→ **TASK DESCRIPTION**: An exact, complete copy of the entries is needed, with the pictures left out.

==== RECORDS FOR THE EXERCISE ====

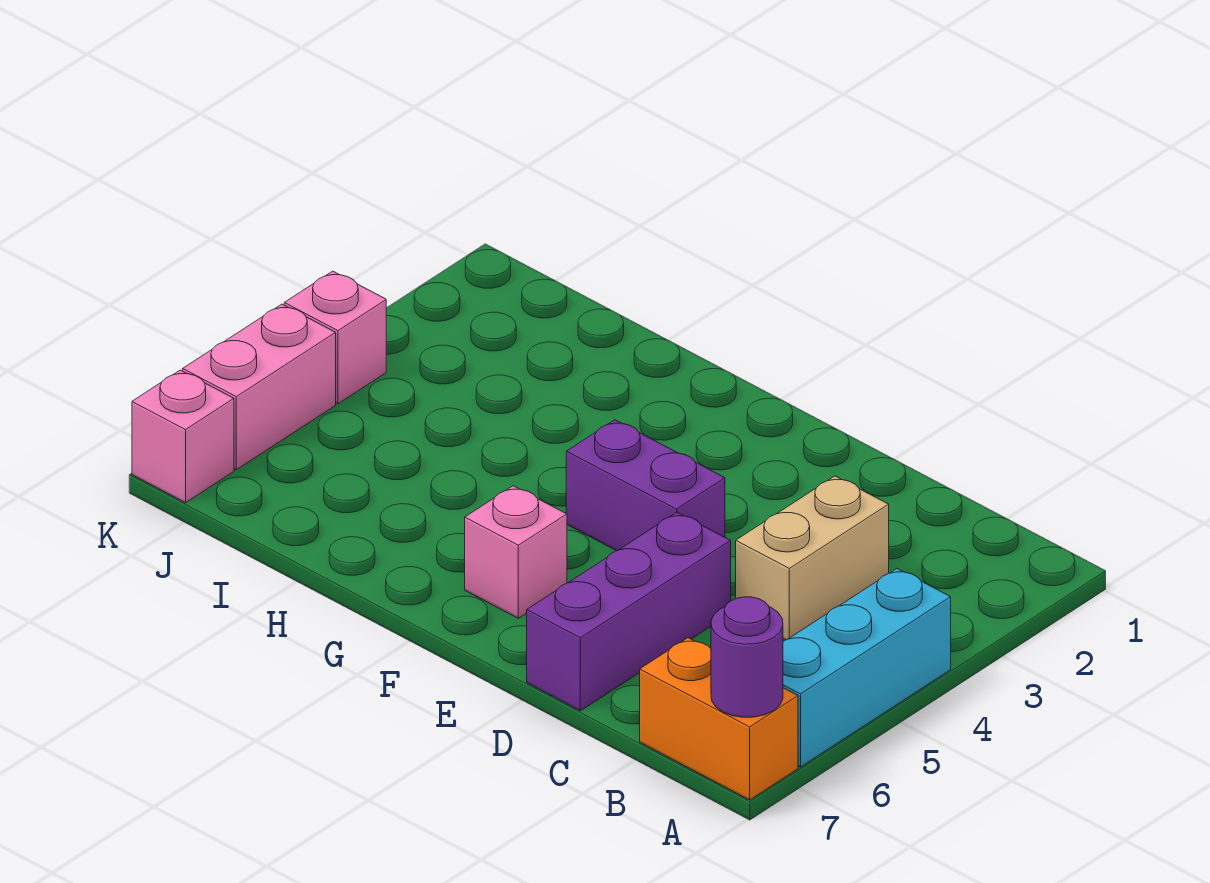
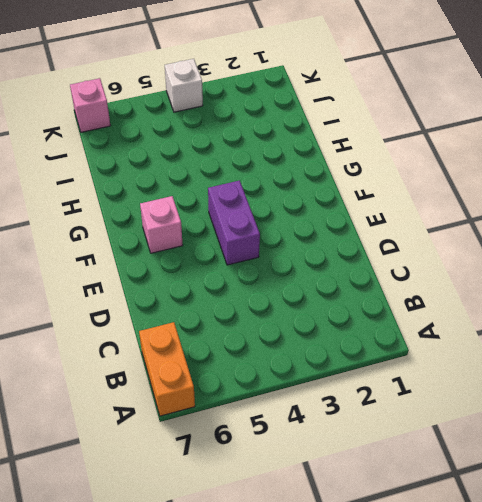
white brick K4 level 1 -> pink brick K4 level 1
none -> cyan brick A4:A6 level 1
none -> tan brick C3:C4 level 1

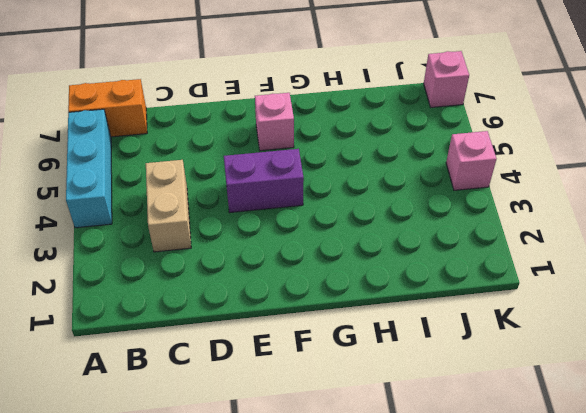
none -> purple brick D5:D7 level 1
none -> pink brick K5:K6 level 1

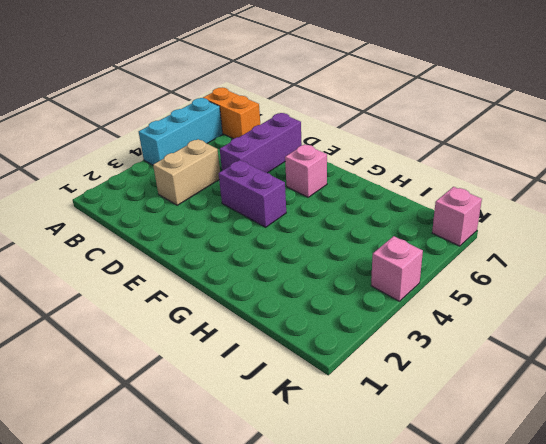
none -> pink brick K5:K6 level 1
none -> purple round brick A7 level 2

====

→ **SOLVED EXERCISE**:
white brick K4 level 1 -> pink brick K4 level 1
none -> cyan brick A4:A6 level 1
none -> tan brick C3:C4 level 1

none -> purple brick D5:D7 level 1
none -> pink brick K5:K6 level 1

none -> pink brick K5:K6 level 1
none -> purple round brick A7 level 2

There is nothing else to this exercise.